■ Exercise
The copy should begin at the line containing "yellow phone: 4 -> 2" and end with the last line below, every line exact and no picture included.

■ Data extracts
#####

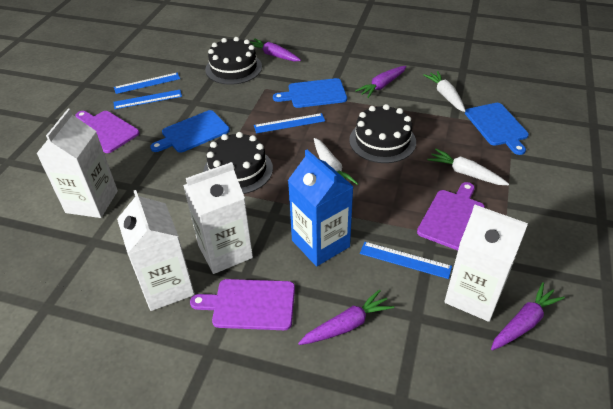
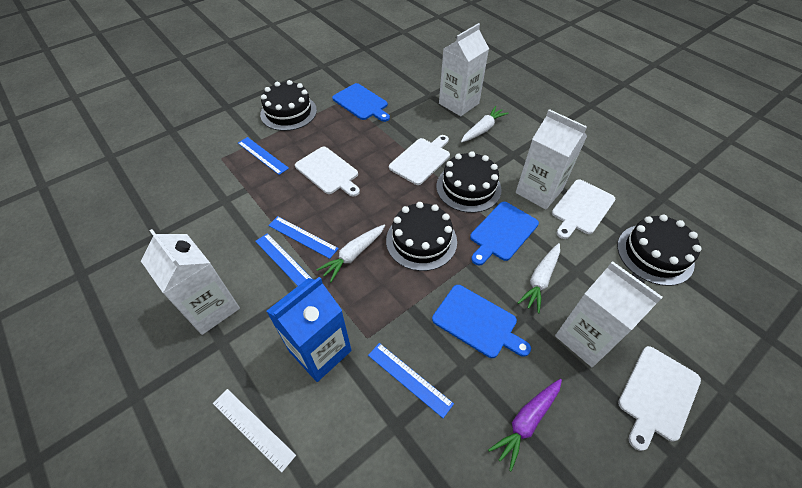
black cake: 3 -> 4
purple carrot: 4 -> 1
purple cutting board: 3 -> 0
white cutting board: 0 -> 4
white ruler: 0 -> 1

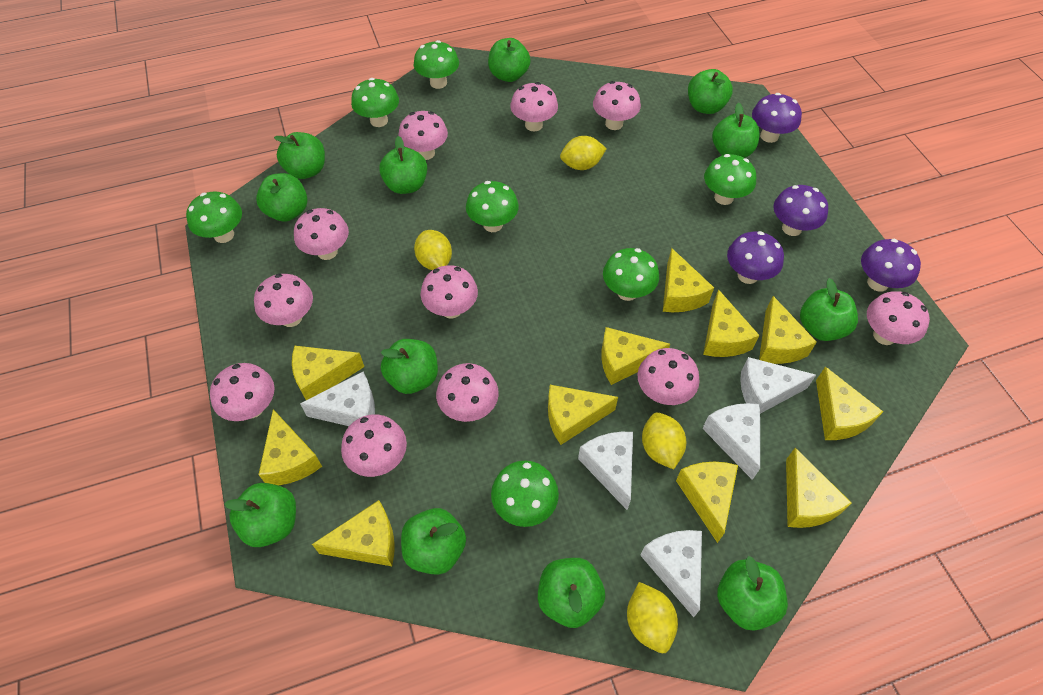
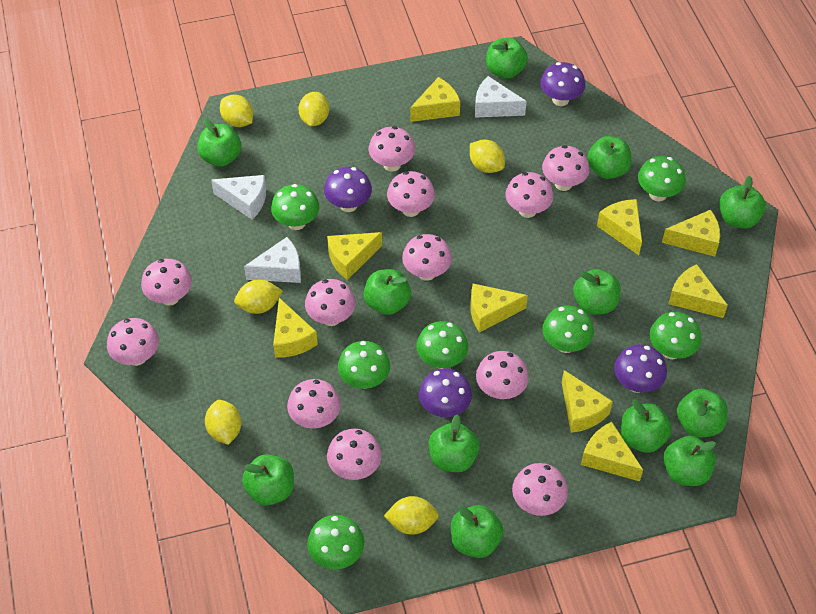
pink mushroom: 11 -> 12
white cheese: 5 -> 3
yellow cheese: 11 -> 9
yellow lemon: 4 -> 6

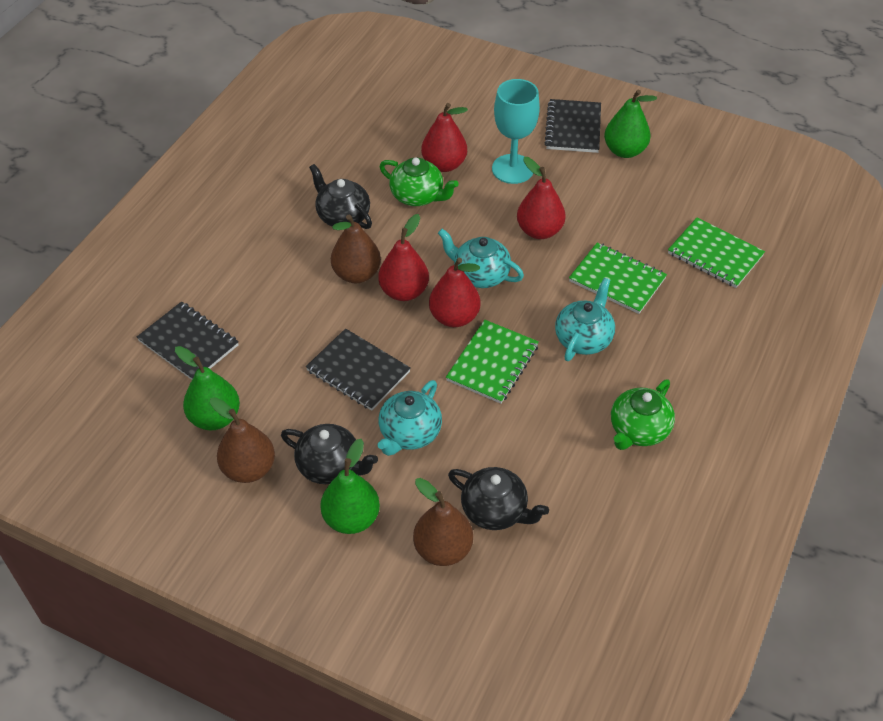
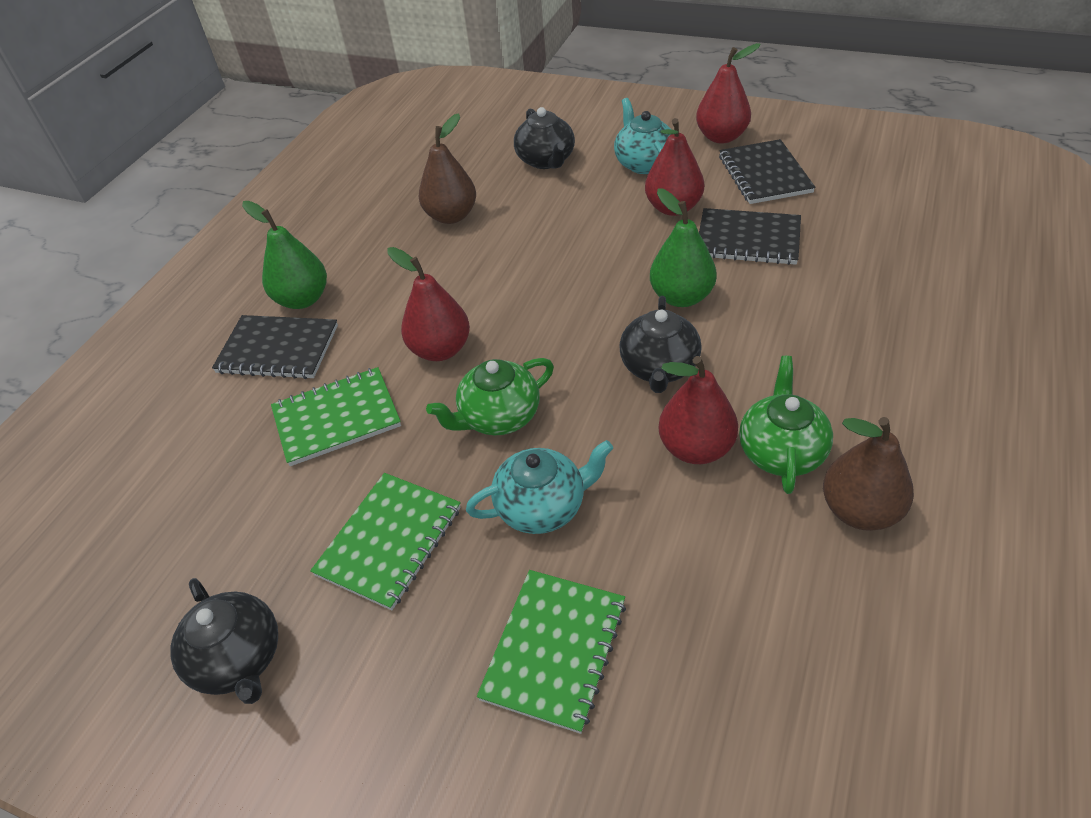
brown pear: 3 -> 2
green pear: 3 -> 2
turquoise goblet: 1 -> 0
turquoise teapot: 3 -> 2

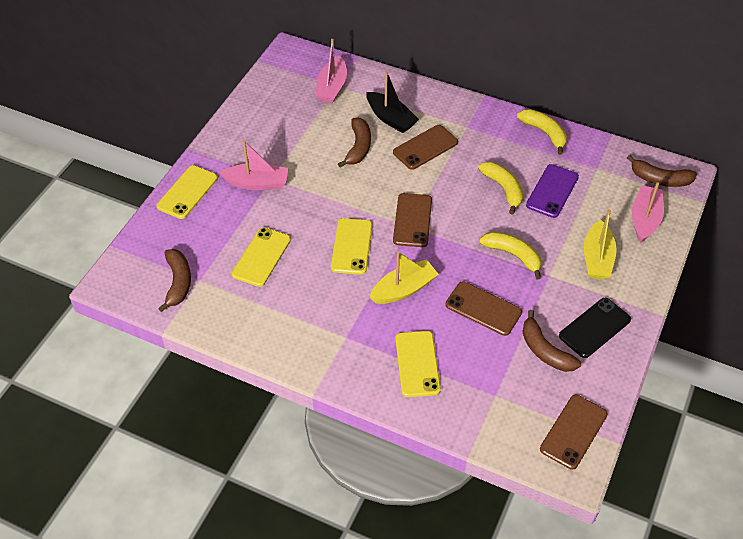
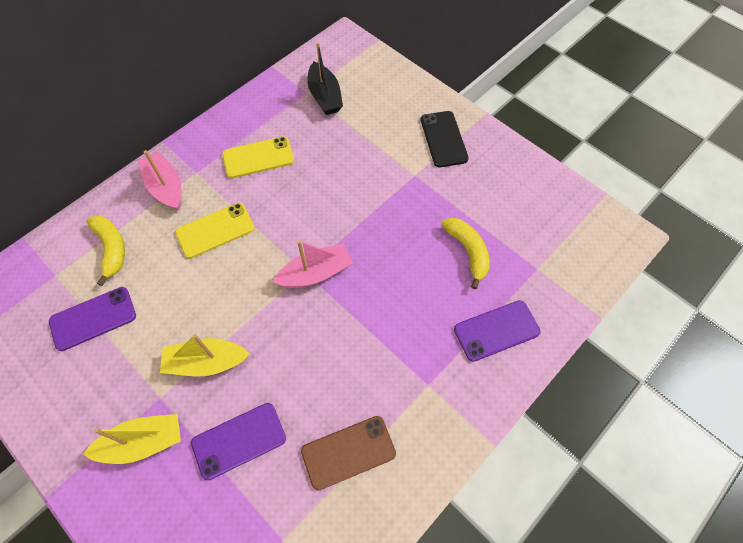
brown banana: 4 -> 0
brown phone: 4 -> 1
pink boat: 3 -> 2
purple phone: 1 -> 3
yellow banana: 3 -> 2
yellow phone: 4 -> 2

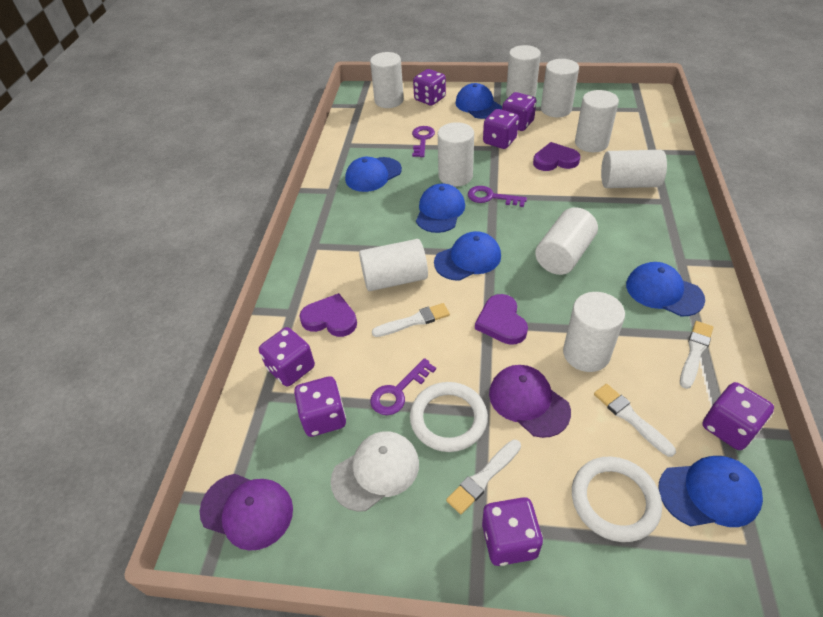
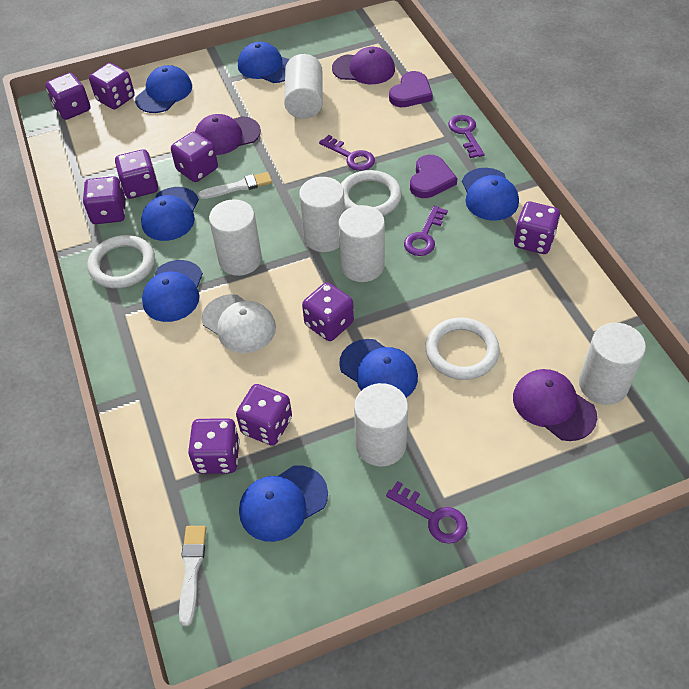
blue cap: 6 -> 7
purple cap: 2 -> 3
purple dice: 7 -> 9
purple heart: 3 -> 2
purple key: 3 -> 4
white brush: 4 -> 2
white cylinder: 9 -> 6
white ring: 2 -> 3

#####

■ Answer area
yellow phone: 4 -> 2

blue cap: 6 -> 7
purple cap: 2 -> 3
purple dice: 7 -> 9
purple heart: 3 -> 2
purple key: 3 -> 4
white brush: 4 -> 2
white cylinder: 9 -> 6
white ring: 2 -> 3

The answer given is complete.